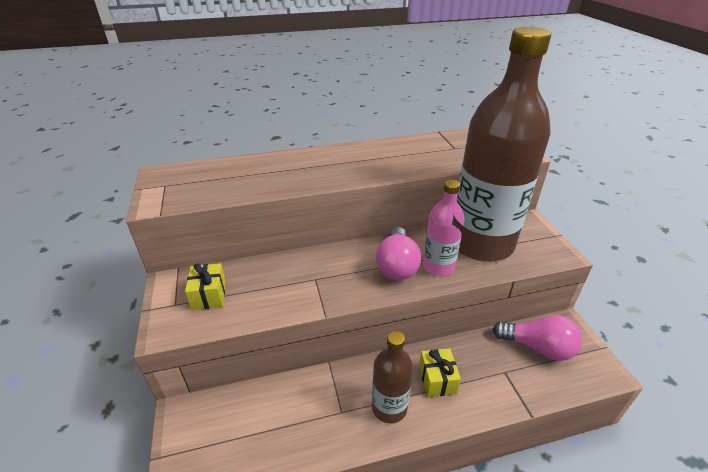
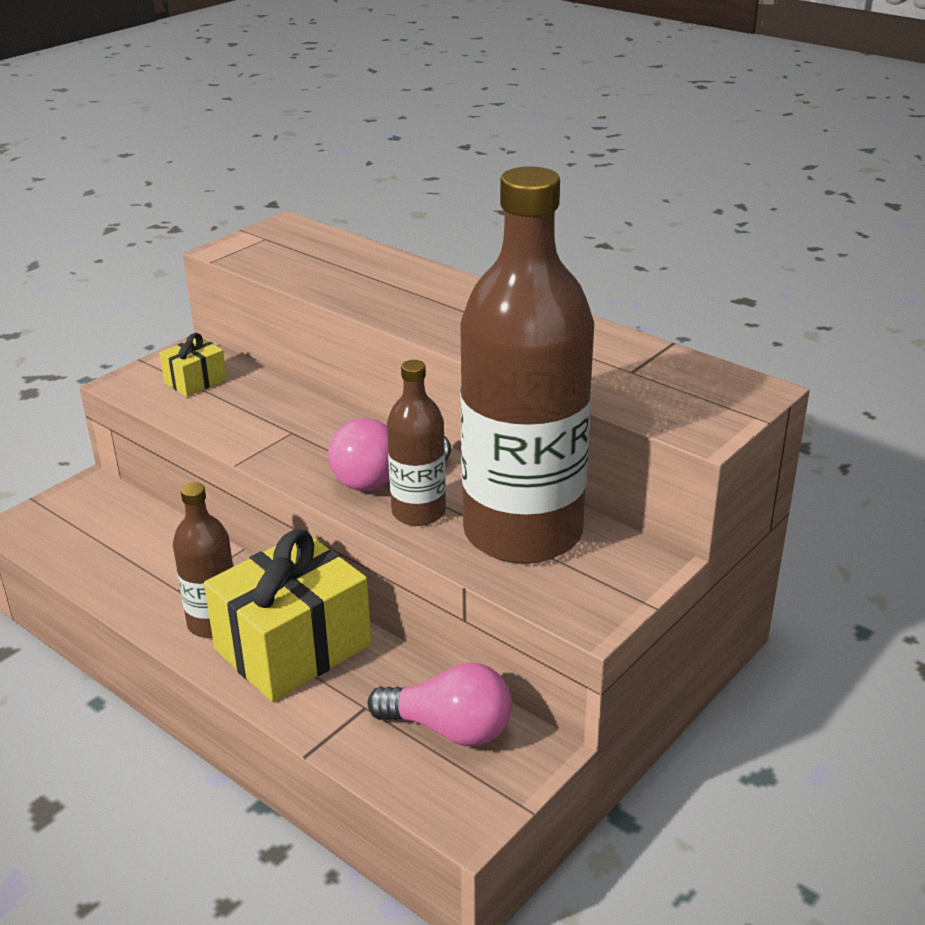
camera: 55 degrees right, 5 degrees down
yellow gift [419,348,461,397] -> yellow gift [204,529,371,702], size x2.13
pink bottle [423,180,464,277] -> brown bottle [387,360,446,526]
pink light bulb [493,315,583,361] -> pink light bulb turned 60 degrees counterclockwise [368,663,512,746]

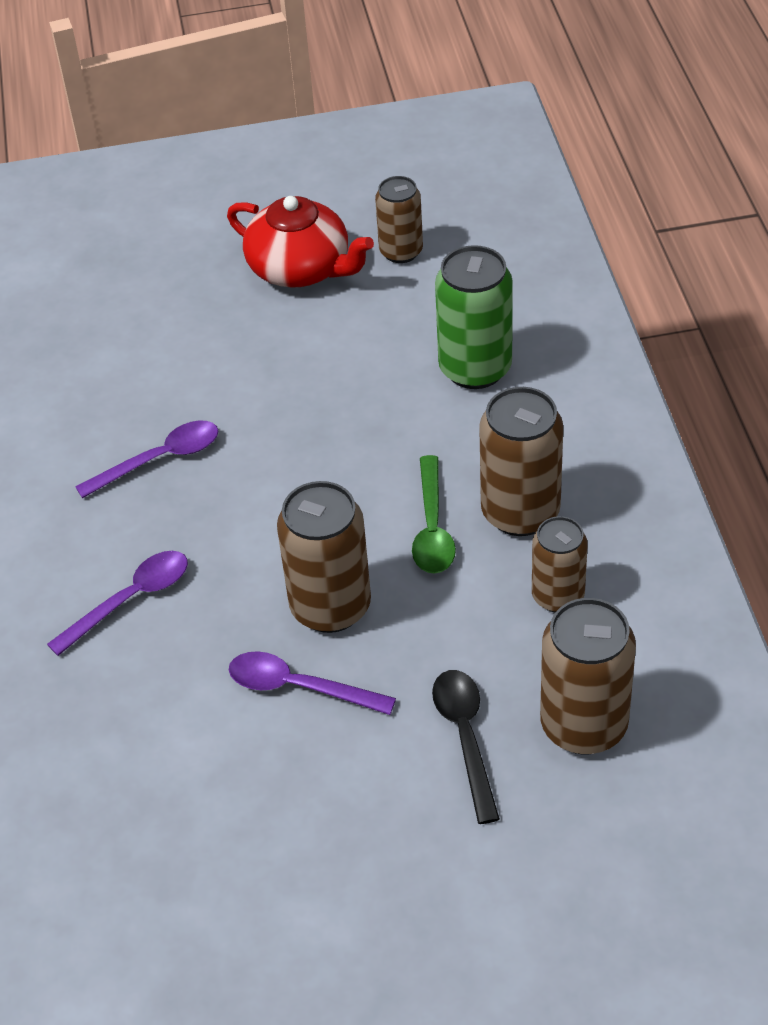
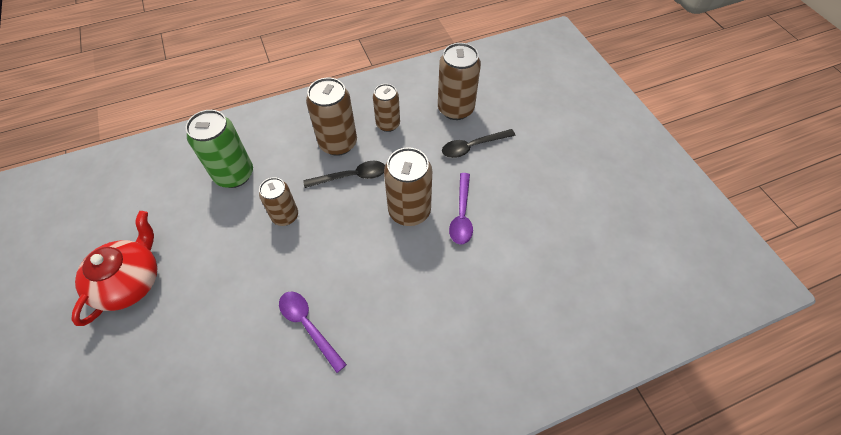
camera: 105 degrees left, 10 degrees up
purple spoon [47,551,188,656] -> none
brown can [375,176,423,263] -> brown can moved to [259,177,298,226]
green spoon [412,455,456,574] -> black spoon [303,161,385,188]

---

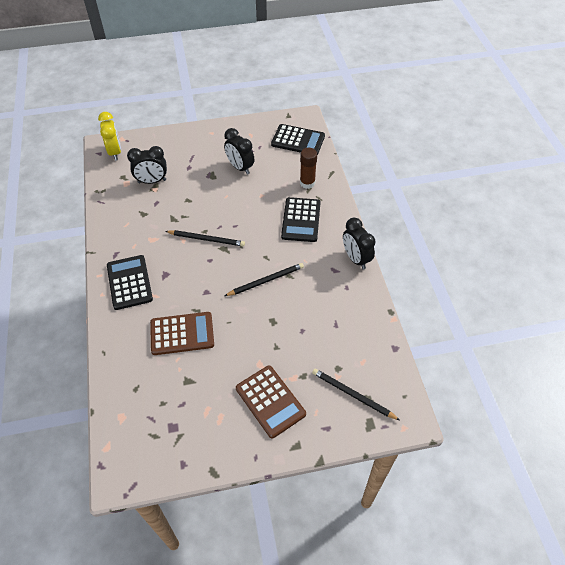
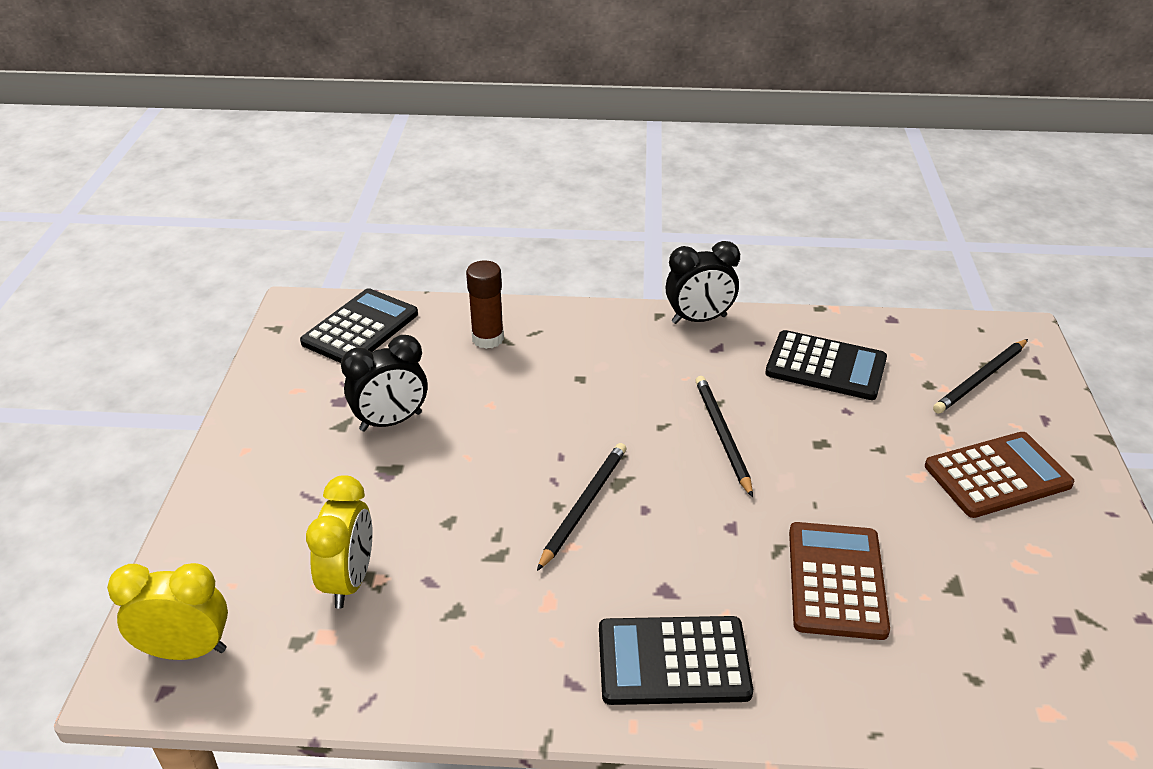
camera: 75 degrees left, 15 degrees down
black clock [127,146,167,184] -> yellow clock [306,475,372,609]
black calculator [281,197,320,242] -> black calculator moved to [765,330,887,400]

- What is required:
Both the line above containing "camera: 55 degrees right, 5 degrees down" and the line containing "brown can [375,176,423,263]" belong in the copy, along with every line between them; print these exactly and omit the pictures.

- Exercise solution:
camera: 55 degrees right, 5 degrees down
yellow gift [419,348,461,397] -> yellow gift [204,529,371,702], size x2.13
pink bottle [423,180,464,277] -> brown bottle [387,360,446,526]
pink light bulb [493,315,583,361] -> pink light bulb turned 60 degrees counterclockwise [368,663,512,746]

camera: 105 degrees left, 10 degrees up
purple spoon [47,551,188,656] -> none
brown can [375,176,423,263] -> brown can moved to [259,177,298,226]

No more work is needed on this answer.